• **What the task asks**
The output must reproduce each line of the data word for word.
***** Data for analysis
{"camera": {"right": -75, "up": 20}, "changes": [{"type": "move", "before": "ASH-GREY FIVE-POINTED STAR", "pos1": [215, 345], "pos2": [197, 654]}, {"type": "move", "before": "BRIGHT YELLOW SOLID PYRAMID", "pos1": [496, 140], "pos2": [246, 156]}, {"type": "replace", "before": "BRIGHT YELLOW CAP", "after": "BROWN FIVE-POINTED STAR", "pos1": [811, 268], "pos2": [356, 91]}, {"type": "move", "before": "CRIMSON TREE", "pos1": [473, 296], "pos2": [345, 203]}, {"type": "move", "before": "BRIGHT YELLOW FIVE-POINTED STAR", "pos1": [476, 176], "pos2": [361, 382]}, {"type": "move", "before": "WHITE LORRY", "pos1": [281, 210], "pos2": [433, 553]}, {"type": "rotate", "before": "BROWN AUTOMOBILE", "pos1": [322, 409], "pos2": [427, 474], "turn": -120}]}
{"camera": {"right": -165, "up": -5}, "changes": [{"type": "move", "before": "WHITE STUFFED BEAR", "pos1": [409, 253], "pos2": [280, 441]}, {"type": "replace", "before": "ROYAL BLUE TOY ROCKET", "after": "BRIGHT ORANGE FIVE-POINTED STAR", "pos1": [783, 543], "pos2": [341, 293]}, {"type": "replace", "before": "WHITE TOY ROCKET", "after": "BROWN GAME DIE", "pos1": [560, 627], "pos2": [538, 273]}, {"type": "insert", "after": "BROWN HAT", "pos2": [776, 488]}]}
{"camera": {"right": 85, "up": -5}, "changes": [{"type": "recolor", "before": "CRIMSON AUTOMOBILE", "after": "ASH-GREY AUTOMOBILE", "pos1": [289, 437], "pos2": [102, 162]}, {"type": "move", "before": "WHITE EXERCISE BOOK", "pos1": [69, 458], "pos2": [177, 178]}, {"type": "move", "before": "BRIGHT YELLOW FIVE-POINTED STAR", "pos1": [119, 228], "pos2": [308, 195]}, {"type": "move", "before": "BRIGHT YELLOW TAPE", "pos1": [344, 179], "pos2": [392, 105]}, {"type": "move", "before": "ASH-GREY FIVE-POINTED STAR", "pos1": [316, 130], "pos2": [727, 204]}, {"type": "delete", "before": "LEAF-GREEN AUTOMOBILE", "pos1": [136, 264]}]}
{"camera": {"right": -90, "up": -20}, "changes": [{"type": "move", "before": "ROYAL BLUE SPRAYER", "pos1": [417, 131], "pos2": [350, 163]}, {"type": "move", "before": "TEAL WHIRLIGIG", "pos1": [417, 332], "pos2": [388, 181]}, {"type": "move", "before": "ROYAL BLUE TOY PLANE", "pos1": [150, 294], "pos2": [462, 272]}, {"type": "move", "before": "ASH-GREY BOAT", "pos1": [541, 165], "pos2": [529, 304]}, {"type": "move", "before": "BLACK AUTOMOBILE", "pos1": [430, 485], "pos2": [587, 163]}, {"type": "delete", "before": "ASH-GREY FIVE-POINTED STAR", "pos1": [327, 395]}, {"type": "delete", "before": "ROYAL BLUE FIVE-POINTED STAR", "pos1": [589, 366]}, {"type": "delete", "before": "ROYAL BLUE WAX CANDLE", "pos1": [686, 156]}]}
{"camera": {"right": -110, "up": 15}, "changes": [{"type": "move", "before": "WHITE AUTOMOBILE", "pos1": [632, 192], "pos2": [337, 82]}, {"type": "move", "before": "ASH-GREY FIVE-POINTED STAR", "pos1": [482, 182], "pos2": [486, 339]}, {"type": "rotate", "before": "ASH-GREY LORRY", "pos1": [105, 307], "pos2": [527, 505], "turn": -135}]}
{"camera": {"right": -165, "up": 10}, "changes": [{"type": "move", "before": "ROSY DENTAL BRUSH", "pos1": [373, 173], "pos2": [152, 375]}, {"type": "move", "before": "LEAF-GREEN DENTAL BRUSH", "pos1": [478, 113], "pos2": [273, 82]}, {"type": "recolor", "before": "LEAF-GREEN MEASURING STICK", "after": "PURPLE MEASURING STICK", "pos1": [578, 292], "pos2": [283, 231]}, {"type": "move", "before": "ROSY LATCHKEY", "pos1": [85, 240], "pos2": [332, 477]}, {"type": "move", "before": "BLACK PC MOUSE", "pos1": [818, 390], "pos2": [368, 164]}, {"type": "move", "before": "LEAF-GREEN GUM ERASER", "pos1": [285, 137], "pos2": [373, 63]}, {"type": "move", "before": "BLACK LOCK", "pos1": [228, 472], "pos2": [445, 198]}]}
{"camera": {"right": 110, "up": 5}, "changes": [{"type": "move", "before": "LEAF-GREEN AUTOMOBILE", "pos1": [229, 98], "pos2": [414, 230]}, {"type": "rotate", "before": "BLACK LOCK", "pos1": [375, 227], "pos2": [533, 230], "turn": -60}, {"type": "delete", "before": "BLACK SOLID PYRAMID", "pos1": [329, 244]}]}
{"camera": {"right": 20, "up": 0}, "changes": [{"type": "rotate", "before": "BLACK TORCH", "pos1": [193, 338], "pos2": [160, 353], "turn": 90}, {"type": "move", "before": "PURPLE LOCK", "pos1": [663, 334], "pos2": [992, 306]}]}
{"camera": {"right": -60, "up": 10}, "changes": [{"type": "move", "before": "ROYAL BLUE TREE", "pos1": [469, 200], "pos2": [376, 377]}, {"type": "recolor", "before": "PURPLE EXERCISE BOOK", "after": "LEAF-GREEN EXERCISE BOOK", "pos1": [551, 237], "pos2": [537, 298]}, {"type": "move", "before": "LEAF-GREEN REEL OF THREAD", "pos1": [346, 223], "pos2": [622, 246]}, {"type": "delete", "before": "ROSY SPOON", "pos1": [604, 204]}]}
**********
• **Solution to this exercise**
{"camera": {"right": -75, "up": 20}, "changes": [{"type": "move", "before": "ASH-GREY FIVE-POINTED STAR", "pos1": [215, 345], "pos2": [197, 654]}, {"type": "move", "before": "BRIGHT YELLOW SOLID PYRAMID", "pos1": [496, 140], "pos2": [246, 156]}, {"type": "replace", "before": "BRIGHT YELLOW CAP", "after": "BROWN FIVE-POINTED STAR", "pos1": [811, 268], "pos2": [356, 91]}, {"type": "move", "before": "CRIMSON TREE", "pos1": [473, 296], "pos2": [345, 203]}, {"type": "move", "before": "BRIGHT YELLOW FIVE-POINTED STAR", "pos1": [476, 176], "pos2": [361, 382]}, {"type": "move", "before": "WHITE LORRY", "pos1": [281, 210], "pos2": [433, 553]}, {"type": "rotate", "before": "BROWN AUTOMOBILE", "pos1": [322, 409], "pos2": [427, 474], "turn": -120}]}
{"camera": {"right": -165, "up": -5}, "changes": [{"type": "move", "before": "WHITE STUFFED BEAR", "pos1": [409, 253], "pos2": [280, 441]}, {"type": "replace", "before": "ROYAL BLUE TOY ROCKET", "after": "BRIGHT ORANGE FIVE-POINTED STAR", "pos1": [783, 543], "pos2": [341, 293]}, {"type": "replace", "before": "WHITE TOY ROCKET", "after": "BROWN GAME DIE", "pos1": [560, 627], "pos2": [538, 273]}, {"type": "insert", "after": "BROWN HAT", "pos2": [776, 488]}]}
{"camera": {"right": 85, "up": -5}, "changes": [{"type": "recolor", "before": "CRIMSON AUTOMOBILE", "after": "ASH-GREY AUTOMOBILE", "pos1": [289, 437], "pos2": [102, 162]}, {"type": "move", "before": "WHITE EXERCISE BOOK", "pos1": [69, 458], "pos2": [177, 178]}, {"type": "move", "before": "BRIGHT YELLOW FIVE-POINTED STAR", "pos1": [119, 228], "pos2": [308, 195]}, {"type": "move", "before": "BRIGHT YELLOW TAPE", "pos1": [344, 179], "pos2": [392, 105]}, {"type": "move", "before": "ASH-GREY FIVE-POINTED STAR", "pos1": [316, 130], "pos2": [727, 204]}, {"type": "delete", "before": "LEAF-GREEN AUTOMOBILE", "pos1": [136, 264]}]}
{"camera": {"right": -90, "up": -20}, "changes": [{"type": "move", "before": "ROYAL BLUE SPRAYER", "pos1": [417, 131], "pos2": [350, 163]}, {"type": "move", "before": "TEAL WHIRLIGIG", "pos1": [417, 332], "pos2": [388, 181]}, {"type": "move", "before": "ROYAL BLUE TOY PLANE", "pos1": [150, 294], "pos2": [462, 272]}, {"type": "move", "before": "ASH-GREY BOAT", "pos1": [541, 165], "pos2": [529, 304]}, {"type": "move", "before": "BLACK AUTOMOBILE", "pos1": [430, 485], "pos2": [587, 163]}, {"type": "delete", "before": "ASH-GREY FIVE-POINTED STAR", "pos1": [327, 395]}, {"type": "delete", "before": "ROYAL BLUE FIVE-POINTED STAR", "pos1": [589, 366]}, {"type": "delete", "before": "ROYAL BLUE WAX CANDLE", "pos1": [686, 156]}]}
{"camera": {"right": -110, "up": 15}, "changes": [{"type": "move", "before": "WHITE AUTOMOBILE", "pos1": [632, 192], "pos2": [337, 82]}, {"type": "move", "before": "ASH-GREY FIVE-POINTED STAR", "pos1": [482, 182], "pos2": [486, 339]}, {"type": "rotate", "before": "ASH-GREY LORRY", "pos1": [105, 307], "pos2": [527, 505], "turn": -135}]}
{"camera": {"right": -165, "up": 10}, "changes": [{"type": "move", "before": "ROSY DENTAL BRUSH", "pos1": [373, 173], "pos2": [152, 375]}, {"type": "move", "before": "LEAF-GREEN DENTAL BRUSH", "pos1": [478, 113], "pos2": [273, 82]}, {"type": "recolor", "before": "LEAF-GREEN MEASURING STICK", "after": "PURPLE MEASURING STICK", "pos1": [578, 292], "pos2": [283, 231]}, {"type": "move", "before": "ROSY LATCHKEY", "pos1": [85, 240], "pos2": [332, 477]}, {"type": "move", "before": "BLACK PC MOUSE", "pos1": [818, 390], "pos2": [368, 164]}, {"type": "move", "before": "LEAF-GREEN GUM ERASER", "pos1": [285, 137], "pos2": [373, 63]}, {"type": "move", "before": "BLACK LOCK", "pos1": [228, 472], "pos2": [445, 198]}]}
{"camera": {"right": 110, "up": 5}, "changes": [{"type": "move", "before": "LEAF-GREEN AUTOMOBILE", "pos1": [229, 98], "pos2": [414, 230]}, {"type": "rotate", "before": "BLACK LOCK", "pos1": [375, 227], "pos2": [533, 230], "turn": -60}, {"type": "delete", "before": "BLACK SOLID PYRAMID", "pos1": [329, 244]}]}
{"camera": {"right": 20, "up": 0}, "changes": [{"type": "rotate", "before": "BLACK TORCH", "pos1": [193, 338], "pos2": [160, 353], "turn": 90}, {"type": "move", "before": "PURPLE LOCK", "pos1": [663, 334], "pos2": [992, 306]}]}
{"camera": {"right": -60, "up": 10}, "changes": [{"type": "move", "before": "ROYAL BLUE TREE", "pos1": [469, 200], "pos2": [376, 377]}, {"type": "recolor", "before": "PURPLE EXERCISE BOOK", "after": "LEAF-GREEN EXERCISE BOOK", "pos1": [551, 237], "pos2": [537, 298]}, {"type": "move", "before": "LEAF-GREEN REEL OF THREAD", "pos1": [346, 223], "pos2": [622, 246]}, {"type": "delete", "before": "ROSY SPOON", "pos1": [604, 204]}]}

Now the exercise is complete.